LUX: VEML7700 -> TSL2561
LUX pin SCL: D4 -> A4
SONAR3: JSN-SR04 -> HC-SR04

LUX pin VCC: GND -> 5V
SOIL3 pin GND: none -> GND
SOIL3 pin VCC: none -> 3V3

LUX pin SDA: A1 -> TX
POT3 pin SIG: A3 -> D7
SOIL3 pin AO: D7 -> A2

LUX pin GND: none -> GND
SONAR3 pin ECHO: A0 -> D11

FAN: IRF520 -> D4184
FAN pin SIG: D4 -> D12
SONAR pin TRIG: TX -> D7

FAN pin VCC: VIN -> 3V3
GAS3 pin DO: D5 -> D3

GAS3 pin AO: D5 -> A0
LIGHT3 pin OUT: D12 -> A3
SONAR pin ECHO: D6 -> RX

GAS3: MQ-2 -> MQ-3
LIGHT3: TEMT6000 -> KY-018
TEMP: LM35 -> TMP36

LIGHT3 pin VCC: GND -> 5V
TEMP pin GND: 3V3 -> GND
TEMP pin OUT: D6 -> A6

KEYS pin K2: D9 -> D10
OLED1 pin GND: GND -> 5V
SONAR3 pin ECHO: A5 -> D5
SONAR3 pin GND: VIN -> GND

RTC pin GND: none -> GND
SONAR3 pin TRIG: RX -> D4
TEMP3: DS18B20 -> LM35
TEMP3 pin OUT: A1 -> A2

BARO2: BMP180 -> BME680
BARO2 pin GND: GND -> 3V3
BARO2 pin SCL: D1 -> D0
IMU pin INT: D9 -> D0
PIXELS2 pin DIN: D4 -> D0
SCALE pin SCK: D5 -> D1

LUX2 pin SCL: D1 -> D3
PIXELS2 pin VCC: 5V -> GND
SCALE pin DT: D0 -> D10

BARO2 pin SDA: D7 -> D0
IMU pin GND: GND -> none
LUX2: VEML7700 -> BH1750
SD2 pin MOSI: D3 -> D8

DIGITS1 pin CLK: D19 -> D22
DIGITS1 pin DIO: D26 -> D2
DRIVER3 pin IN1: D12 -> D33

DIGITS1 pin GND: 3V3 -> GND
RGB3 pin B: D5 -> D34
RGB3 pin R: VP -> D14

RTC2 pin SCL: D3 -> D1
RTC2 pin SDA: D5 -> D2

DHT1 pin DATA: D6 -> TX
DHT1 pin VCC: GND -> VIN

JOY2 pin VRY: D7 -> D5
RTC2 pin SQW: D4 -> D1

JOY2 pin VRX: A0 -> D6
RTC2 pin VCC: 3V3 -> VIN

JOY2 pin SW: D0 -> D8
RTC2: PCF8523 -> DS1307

::::::::

(What you should do): The line with "TEMP: LM35 -> TMP36" through the last line of the entries above: output exactly those lines and nothing else.

(Written answer):
TEMP: LM35 -> TMP36

LIGHT3 pin VCC: GND -> 5V
TEMP pin GND: 3V3 -> GND
TEMP pin OUT: D6 -> A6

KEYS pin K2: D9 -> D10
OLED1 pin GND: GND -> 5V
SONAR3 pin ECHO: A5 -> D5
SONAR3 pin GND: VIN -> GND

RTC pin GND: none -> GND
SONAR3 pin TRIG: RX -> D4
TEMP3: DS18B20 -> LM35
TEMP3 pin OUT: A1 -> A2

BARO2: BMP180 -> BME680
BARO2 pin GND: GND -> 3V3
BARO2 pin SCL: D1 -> D0
IMU pin INT: D9 -> D0
PIXELS2 pin DIN: D4 -> D0
SCALE pin SCK: D5 -> D1

LUX2 pin SCL: D1 -> D3
PIXELS2 pin VCC: 5V -> GND
SCALE pin DT: D0 -> D10

BARO2 pin SDA: D7 -> D0
IMU pin GND: GND -> none
LUX2: VEML7700 -> BH1750
SD2 pin MOSI: D3 -> D8

DIGITS1 pin CLK: D19 -> D22
DIGITS1 pin DIO: D26 -> D2
DRIVER3 pin IN1: D12 -> D33

DIGITS1 pin GND: 3V3 -> GND
RGB3 pin B: D5 -> D34
RGB3 pin R: VP -> D14

RTC2 pin SCL: D3 -> D1
RTC2 pin SDA: D5 -> D2

DHT1 pin DATA: D6 -> TX
DHT1 pin VCC: GND -> VIN

JOY2 pin VRY: D7 -> D5
RTC2 pin SQW: D4 -> D1

JOY2 pin VRX: A0 -> D6
RTC2 pin VCC: 3V3 -> VIN

JOY2 pin SW: D0 -> D8
RTC2: PCF8523 -> DS1307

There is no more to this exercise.